Work instruction:
From the records below, pull each line that has "none".

Dataset:
━━━
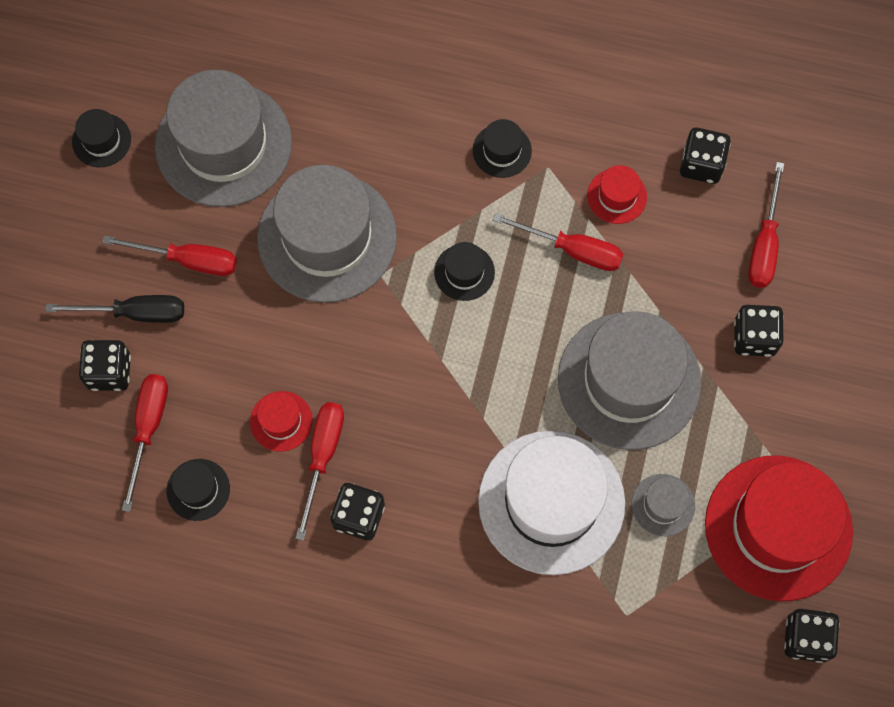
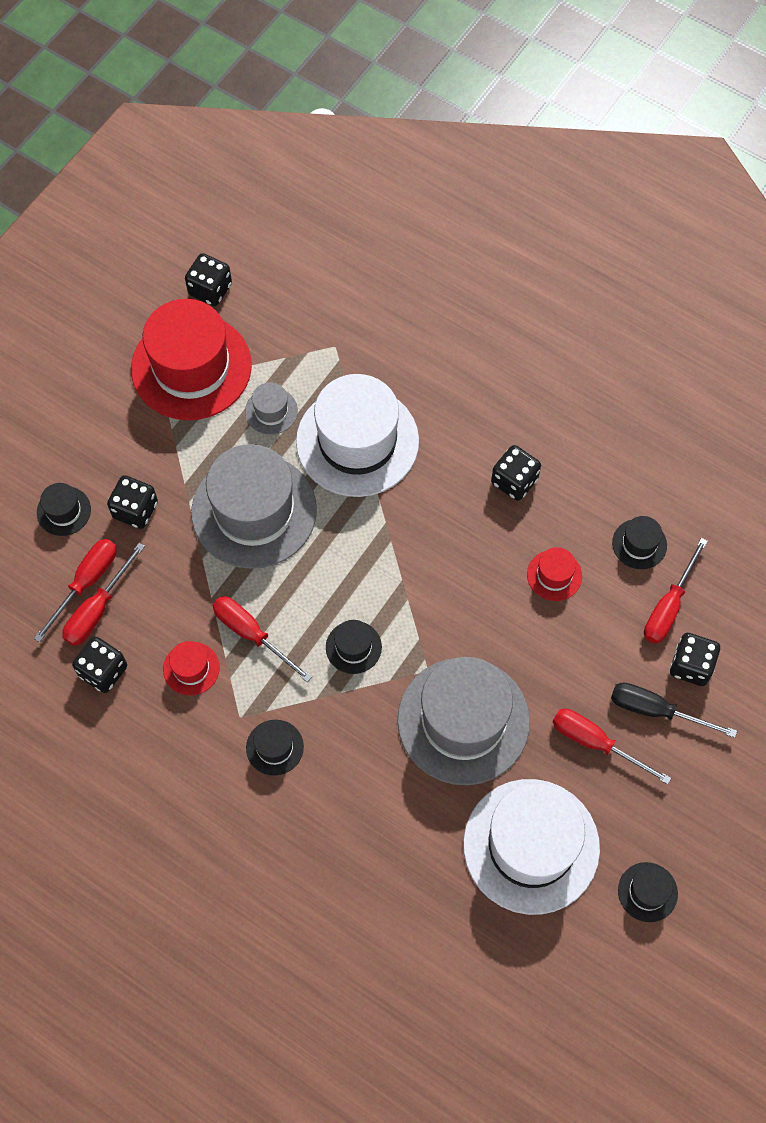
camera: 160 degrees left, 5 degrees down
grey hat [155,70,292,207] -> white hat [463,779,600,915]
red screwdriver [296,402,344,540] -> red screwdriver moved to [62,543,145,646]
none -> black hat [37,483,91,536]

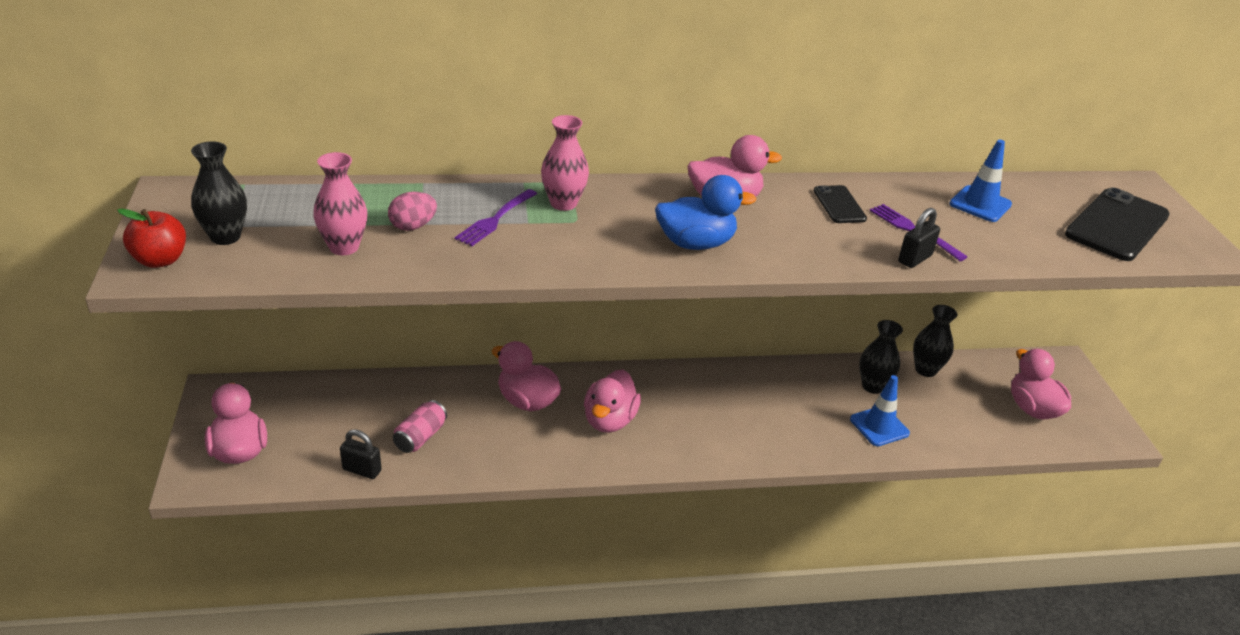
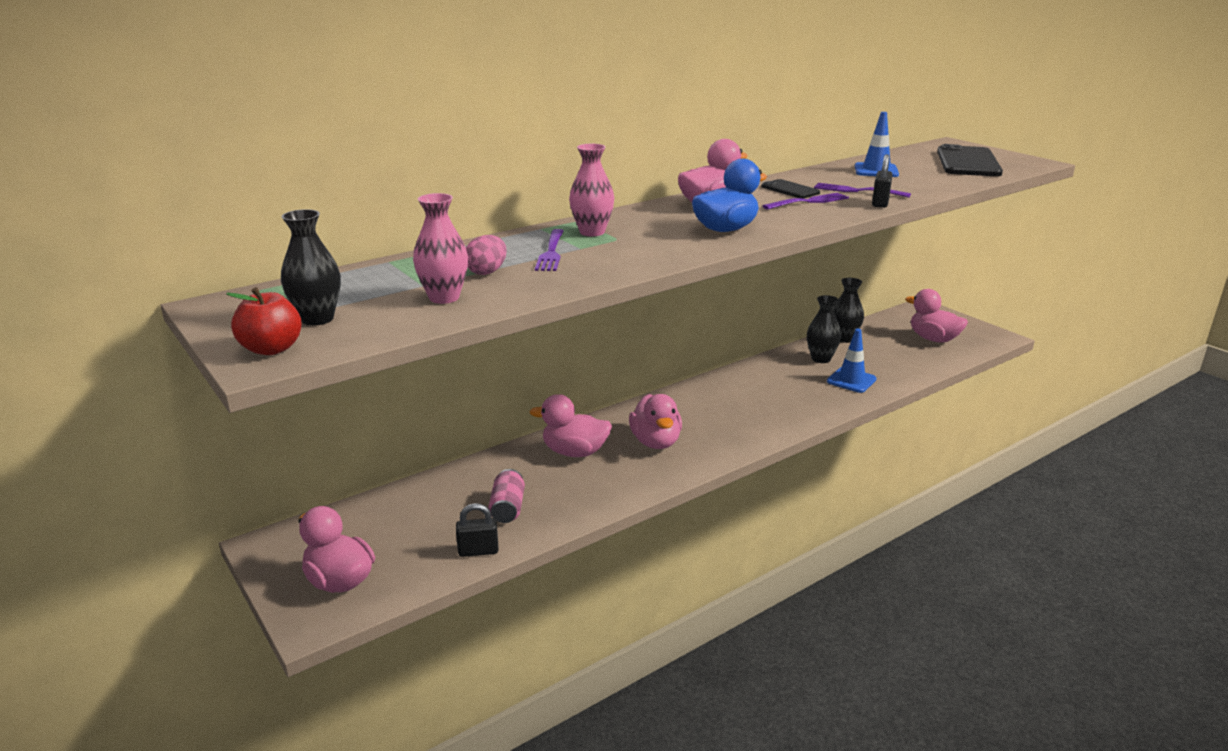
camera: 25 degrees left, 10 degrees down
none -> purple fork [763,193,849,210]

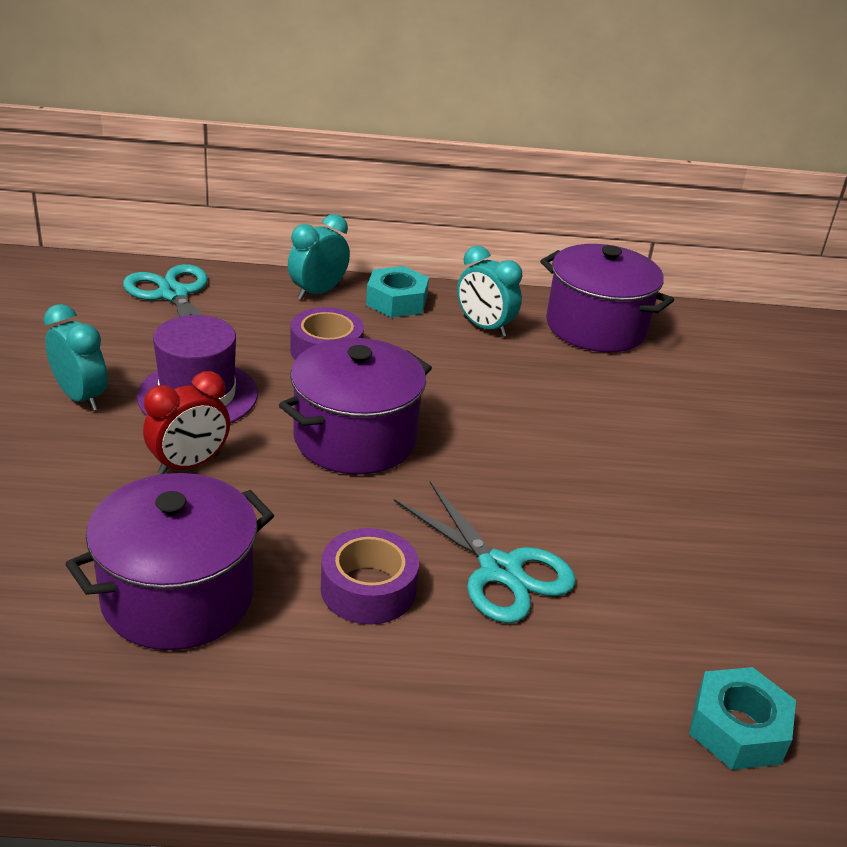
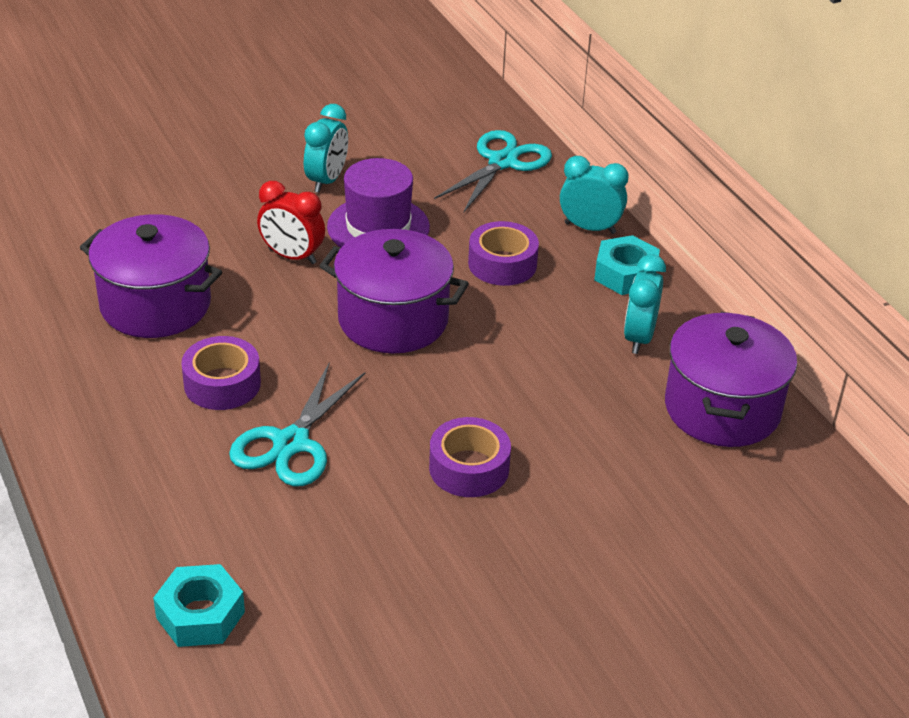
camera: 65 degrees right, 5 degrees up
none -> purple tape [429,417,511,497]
━━━
Result:
none -> black hat [37,483,91,536]
none -> purple fork [763,193,849,210]
none -> purple tape [429,417,511,497]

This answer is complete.